WHAT NEEDS TO BE DONE: The expected output is exactly the lines below, starting at the line with "(543, 446) = (594, 477): none" and ending at the line with "(165, 439) = (434, 675): black", both included; no other line belongs in it.

INFORMATION PROVIDED:
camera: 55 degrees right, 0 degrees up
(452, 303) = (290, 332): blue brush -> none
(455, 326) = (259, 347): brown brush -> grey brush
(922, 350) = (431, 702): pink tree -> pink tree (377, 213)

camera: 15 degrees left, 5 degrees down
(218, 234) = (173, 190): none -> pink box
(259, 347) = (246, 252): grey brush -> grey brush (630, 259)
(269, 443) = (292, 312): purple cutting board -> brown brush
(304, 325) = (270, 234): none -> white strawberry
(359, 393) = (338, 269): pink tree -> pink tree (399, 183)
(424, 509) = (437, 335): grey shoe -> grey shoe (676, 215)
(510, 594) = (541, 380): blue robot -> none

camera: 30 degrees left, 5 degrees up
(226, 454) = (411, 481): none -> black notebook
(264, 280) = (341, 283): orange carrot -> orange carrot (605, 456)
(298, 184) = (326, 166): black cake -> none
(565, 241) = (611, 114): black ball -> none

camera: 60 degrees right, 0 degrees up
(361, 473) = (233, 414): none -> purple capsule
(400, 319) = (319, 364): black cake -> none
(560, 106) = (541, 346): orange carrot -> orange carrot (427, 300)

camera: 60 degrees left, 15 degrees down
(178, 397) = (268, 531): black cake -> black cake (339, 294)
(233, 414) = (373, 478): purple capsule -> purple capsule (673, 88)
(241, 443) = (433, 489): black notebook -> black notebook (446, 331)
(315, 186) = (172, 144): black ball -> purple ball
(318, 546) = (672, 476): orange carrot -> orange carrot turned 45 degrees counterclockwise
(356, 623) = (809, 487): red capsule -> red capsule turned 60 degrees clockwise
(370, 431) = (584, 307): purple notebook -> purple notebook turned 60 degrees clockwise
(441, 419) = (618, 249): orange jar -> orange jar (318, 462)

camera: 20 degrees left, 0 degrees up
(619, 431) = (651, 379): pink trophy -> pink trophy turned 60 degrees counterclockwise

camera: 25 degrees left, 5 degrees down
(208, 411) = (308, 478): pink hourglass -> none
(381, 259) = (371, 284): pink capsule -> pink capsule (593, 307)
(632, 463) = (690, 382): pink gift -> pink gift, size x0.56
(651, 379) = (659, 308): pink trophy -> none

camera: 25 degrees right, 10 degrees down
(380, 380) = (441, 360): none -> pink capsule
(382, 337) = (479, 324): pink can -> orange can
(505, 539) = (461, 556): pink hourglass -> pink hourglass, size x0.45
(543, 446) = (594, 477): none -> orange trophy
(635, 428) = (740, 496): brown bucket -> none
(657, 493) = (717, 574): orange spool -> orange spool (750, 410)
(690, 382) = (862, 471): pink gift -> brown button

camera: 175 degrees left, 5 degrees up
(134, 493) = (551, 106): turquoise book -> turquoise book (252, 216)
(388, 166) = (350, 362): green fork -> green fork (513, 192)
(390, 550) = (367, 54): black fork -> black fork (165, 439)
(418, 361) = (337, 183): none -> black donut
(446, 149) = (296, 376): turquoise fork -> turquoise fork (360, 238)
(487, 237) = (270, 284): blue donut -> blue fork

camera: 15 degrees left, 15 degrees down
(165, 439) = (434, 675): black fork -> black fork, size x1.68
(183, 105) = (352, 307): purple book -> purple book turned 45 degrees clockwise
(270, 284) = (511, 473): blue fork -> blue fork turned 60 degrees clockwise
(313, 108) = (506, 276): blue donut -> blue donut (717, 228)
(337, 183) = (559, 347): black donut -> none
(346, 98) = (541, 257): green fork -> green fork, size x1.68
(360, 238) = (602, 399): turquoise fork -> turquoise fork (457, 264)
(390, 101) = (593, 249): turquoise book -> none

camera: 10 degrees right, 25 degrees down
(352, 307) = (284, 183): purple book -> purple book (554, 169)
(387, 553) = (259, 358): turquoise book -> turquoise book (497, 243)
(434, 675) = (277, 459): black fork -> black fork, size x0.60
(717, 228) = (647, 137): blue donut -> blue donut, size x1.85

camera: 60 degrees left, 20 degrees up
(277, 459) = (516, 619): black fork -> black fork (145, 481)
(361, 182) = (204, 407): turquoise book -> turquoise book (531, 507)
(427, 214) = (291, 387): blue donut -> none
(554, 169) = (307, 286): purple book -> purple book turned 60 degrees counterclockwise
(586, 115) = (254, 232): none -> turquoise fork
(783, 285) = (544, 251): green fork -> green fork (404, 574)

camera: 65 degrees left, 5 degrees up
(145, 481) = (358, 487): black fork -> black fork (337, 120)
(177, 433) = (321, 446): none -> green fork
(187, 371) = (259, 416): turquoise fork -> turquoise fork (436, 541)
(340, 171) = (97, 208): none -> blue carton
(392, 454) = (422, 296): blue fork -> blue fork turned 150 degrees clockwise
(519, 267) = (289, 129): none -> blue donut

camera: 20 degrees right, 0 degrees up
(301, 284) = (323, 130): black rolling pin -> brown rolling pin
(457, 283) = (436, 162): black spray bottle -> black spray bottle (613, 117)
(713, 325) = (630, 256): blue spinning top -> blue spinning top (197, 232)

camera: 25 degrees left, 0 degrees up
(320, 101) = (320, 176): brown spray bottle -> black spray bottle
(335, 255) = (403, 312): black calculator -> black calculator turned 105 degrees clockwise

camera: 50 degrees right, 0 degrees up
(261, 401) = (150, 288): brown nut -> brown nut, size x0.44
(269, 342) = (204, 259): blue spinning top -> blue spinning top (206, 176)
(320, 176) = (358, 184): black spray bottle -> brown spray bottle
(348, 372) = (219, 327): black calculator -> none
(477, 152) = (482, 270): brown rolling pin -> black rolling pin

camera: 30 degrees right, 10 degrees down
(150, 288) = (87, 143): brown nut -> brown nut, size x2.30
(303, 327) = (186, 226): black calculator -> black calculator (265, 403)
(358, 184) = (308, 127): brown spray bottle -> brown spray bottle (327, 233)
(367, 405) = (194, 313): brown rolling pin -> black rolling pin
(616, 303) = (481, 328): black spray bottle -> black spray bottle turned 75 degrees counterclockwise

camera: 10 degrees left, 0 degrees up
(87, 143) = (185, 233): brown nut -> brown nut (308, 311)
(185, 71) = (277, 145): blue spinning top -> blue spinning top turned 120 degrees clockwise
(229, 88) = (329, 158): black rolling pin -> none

ANSWER FOR THIS EXERCISE:
(543, 446) = (594, 477): none -> orange trophy
(635, 428) = (740, 496): brown bucket -> none
(657, 493) = (717, 574): orange spool -> orange spool (750, 410)
(690, 382) = (862, 471): pink gift -> brown button

camera: 175 degrees left, 5 degrees up
(134, 493) = (551, 106): turquoise book -> turquoise book (252, 216)
(388, 166) = (350, 362): green fork -> green fork (513, 192)
(390, 550) = (367, 54): black fork -> black fork (165, 439)
(418, 361) = (337, 183): none -> black donut
(446, 149) = (296, 376): turquoise fork -> turquoise fork (360, 238)
(487, 237) = (270, 284): blue donut -> blue fork

camera: 15 degrees left, 15 degrees down
(165, 439) = (434, 675): black fork -> black fork, size x1.68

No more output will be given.